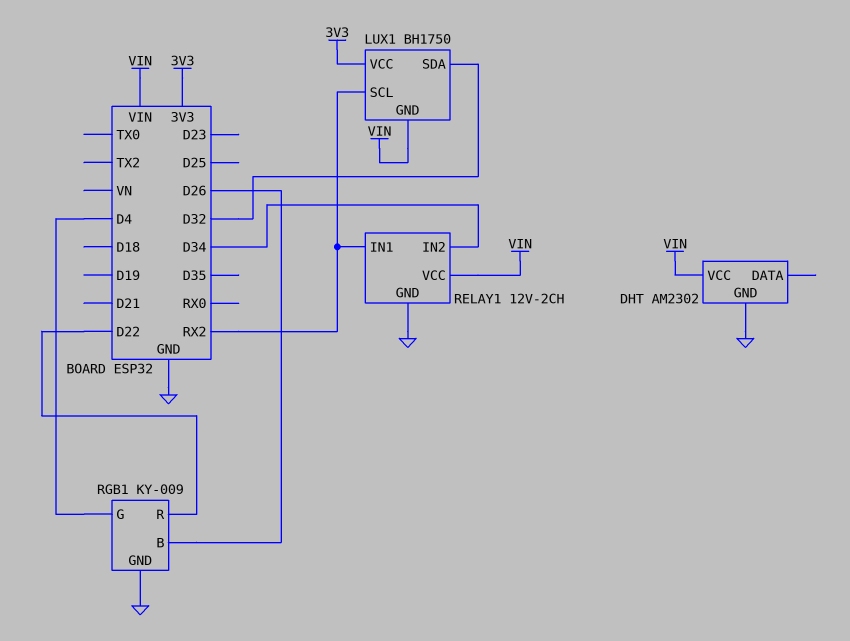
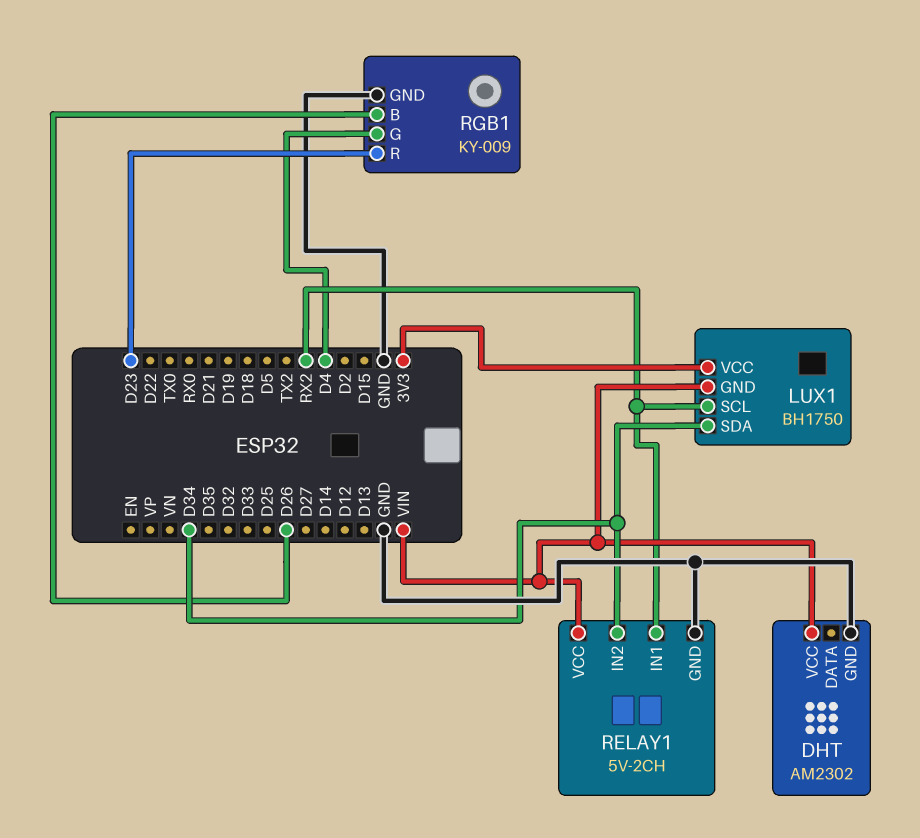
LUX1 pin SDA: D32 -> D34
RELAY1: 12V-2CH -> 5V-2CH
RGB1 pin R: D22 -> D23

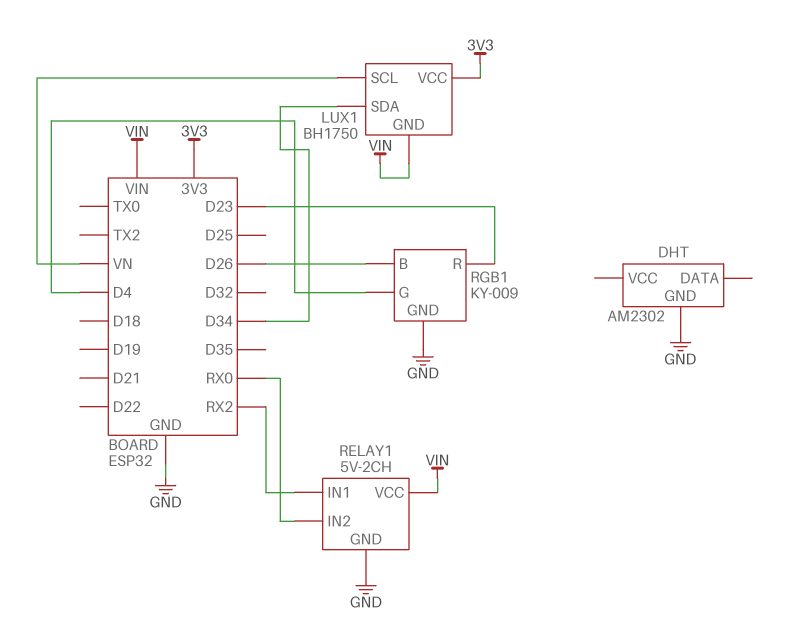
DHT pin VCC: VIN -> none
LUX1 pin SCL: RX2 -> VN
RELAY1 pin IN2: D34 -> RX0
^^^^^^^^
▸ **Work item**: Return to the listing above and set it down exactly, leaving out its pictures.

▸ **Task response**:
LUX1 pin SDA: D32 -> D34
RELAY1: 12V-2CH -> 5V-2CH
RGB1 pin R: D22 -> D23

DHT pin VCC: VIN -> none
LUX1 pin SCL: RX2 -> VN
RELAY1 pin IN2: D34 -> RX0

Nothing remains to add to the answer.